What to work on » Only the lines from the beginning of the data below through the line that contains "yellow L-shape at" should be repeated, exactly as written.

━━━━━ Data ━━━━━

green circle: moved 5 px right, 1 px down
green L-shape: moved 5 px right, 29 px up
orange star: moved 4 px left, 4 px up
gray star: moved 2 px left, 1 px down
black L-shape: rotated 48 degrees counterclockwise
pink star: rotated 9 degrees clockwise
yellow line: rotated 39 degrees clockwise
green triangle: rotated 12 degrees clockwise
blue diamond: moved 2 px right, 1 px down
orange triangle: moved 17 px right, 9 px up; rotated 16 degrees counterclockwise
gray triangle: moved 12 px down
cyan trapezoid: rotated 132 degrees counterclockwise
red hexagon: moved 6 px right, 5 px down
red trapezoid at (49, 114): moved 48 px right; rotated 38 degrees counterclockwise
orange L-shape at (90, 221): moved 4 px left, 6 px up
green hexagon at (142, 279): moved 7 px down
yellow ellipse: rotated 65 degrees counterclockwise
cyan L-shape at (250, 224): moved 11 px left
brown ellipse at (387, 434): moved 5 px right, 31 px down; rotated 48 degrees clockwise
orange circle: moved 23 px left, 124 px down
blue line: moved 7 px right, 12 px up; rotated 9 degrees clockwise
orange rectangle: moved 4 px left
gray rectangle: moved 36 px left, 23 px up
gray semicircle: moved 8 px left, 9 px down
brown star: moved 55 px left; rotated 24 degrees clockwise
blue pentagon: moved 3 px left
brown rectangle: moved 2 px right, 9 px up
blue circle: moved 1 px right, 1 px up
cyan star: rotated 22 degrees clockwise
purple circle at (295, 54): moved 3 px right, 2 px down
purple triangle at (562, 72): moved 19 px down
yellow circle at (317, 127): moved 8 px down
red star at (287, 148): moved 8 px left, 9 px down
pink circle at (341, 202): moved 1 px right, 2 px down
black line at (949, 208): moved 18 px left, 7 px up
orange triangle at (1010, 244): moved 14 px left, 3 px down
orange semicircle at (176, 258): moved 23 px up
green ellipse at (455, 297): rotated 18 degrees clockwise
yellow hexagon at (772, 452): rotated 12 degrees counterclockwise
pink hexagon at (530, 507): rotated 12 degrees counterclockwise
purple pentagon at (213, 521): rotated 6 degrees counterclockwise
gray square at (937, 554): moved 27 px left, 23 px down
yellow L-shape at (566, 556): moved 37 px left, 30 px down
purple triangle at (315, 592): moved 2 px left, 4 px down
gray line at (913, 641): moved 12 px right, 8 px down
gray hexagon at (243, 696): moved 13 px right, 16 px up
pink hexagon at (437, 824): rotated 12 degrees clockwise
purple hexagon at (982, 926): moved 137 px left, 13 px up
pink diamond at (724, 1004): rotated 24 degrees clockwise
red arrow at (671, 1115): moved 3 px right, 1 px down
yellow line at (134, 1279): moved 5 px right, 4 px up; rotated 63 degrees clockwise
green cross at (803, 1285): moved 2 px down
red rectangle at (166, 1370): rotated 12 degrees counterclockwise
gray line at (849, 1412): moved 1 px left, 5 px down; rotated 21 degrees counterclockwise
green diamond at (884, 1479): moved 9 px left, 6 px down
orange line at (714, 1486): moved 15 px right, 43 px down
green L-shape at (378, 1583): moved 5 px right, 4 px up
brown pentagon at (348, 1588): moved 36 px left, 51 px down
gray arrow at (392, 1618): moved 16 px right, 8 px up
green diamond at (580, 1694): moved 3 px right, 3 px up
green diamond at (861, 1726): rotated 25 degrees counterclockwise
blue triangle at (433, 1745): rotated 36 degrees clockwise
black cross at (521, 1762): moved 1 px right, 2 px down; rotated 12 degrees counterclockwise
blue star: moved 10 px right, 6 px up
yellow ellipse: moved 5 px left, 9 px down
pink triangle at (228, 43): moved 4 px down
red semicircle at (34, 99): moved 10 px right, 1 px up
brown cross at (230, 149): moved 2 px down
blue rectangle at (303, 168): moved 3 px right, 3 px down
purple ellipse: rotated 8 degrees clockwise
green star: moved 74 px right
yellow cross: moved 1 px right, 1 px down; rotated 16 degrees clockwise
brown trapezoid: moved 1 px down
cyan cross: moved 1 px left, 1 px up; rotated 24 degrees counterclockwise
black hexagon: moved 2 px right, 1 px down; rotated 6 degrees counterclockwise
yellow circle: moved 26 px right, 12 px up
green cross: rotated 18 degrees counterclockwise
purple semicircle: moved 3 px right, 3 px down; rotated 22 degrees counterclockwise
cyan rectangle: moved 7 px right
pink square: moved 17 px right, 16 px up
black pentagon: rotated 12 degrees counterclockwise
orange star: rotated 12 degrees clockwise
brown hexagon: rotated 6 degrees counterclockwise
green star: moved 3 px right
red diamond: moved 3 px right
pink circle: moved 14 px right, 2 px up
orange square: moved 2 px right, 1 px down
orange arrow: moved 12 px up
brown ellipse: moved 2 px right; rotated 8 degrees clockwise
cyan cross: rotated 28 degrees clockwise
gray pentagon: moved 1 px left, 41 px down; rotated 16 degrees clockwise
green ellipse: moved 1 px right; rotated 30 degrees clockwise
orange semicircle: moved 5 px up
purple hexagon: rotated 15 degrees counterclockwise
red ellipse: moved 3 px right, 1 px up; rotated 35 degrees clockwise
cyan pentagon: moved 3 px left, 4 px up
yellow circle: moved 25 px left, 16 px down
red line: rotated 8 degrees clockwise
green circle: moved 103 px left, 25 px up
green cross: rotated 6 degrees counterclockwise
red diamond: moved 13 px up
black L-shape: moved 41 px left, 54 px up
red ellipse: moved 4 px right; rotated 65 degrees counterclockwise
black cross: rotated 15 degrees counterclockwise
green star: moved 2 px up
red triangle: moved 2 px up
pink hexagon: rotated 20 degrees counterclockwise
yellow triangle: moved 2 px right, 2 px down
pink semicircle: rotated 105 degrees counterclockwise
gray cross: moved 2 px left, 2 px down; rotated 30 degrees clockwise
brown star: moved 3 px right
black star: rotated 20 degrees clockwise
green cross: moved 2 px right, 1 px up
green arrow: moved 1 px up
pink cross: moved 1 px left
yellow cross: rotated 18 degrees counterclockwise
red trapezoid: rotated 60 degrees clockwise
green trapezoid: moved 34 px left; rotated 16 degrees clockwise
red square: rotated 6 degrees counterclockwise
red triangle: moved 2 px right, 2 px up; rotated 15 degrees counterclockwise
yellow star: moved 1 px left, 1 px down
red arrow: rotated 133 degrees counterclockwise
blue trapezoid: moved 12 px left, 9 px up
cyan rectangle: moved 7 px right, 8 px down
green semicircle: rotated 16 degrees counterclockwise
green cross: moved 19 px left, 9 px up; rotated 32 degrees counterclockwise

━━━━━

Your solution »
green circle: moved 5 px right, 1 px down
green L-shape: moved 5 px right, 29 px up
orange star: moved 4 px left, 4 px up
gray star: moved 2 px left, 1 px down
black L-shape: rotated 48 degrees counterclockwise
pink star: rotated 9 degrees clockwise
yellow line: rotated 39 degrees clockwise
green triangle: rotated 12 degrees clockwise
blue diamond: moved 2 px right, 1 px down
orange triangle: moved 17 px right, 9 px up; rotated 16 degrees counterclockwise
gray triangle: moved 12 px down
cyan trapezoid: rotated 132 degrees counterclockwise
red hexagon: moved 6 px right, 5 px down
red trapezoid at (49, 114): moved 48 px right; rotated 38 degrees counterclockwise
orange L-shape at (90, 221): moved 4 px left, 6 px up
green hexagon at (142, 279): moved 7 px down
yellow ellipse: rotated 65 degrees counterclockwise
cyan L-shape at (250, 224): moved 11 px left
brown ellipse at (387, 434): moved 5 px right, 31 px down; rotated 48 degrees clockwise
orange circle: moved 23 px left, 124 px down
blue line: moved 7 px right, 12 px up; rotated 9 degrees clockwise
orange rectangle: moved 4 px left
gray rectangle: moved 36 px left, 23 px up
gray semicircle: moved 8 px left, 9 px down
brown star: moved 55 px left; rotated 24 degrees clockwise
blue pentagon: moved 3 px left
brown rectangle: moved 2 px right, 9 px up
blue circle: moved 1 px right, 1 px up
cyan star: rotated 22 degrees clockwise
purple circle at (295, 54): moved 3 px right, 2 px down
purple triangle at (562, 72): moved 19 px down
yellow circle at (317, 127): moved 8 px down
red star at (287, 148): moved 8 px left, 9 px down
pink circle at (341, 202): moved 1 px right, 2 px down
black line at (949, 208): moved 18 px left, 7 px up
orange triangle at (1010, 244): moved 14 px left, 3 px down
orange semicircle at (176, 258): moved 23 px up
green ellipse at (455, 297): rotated 18 degrees clockwise
yellow hexagon at (772, 452): rotated 12 degrees counterclockwise
pink hexagon at (530, 507): rotated 12 degrees counterclockwise
purple pentagon at (213, 521): rotated 6 degrees counterclockwise
gray square at (937, 554): moved 27 px left, 23 px down
yellow L-shape at (566, 556): moved 37 px left, 30 px down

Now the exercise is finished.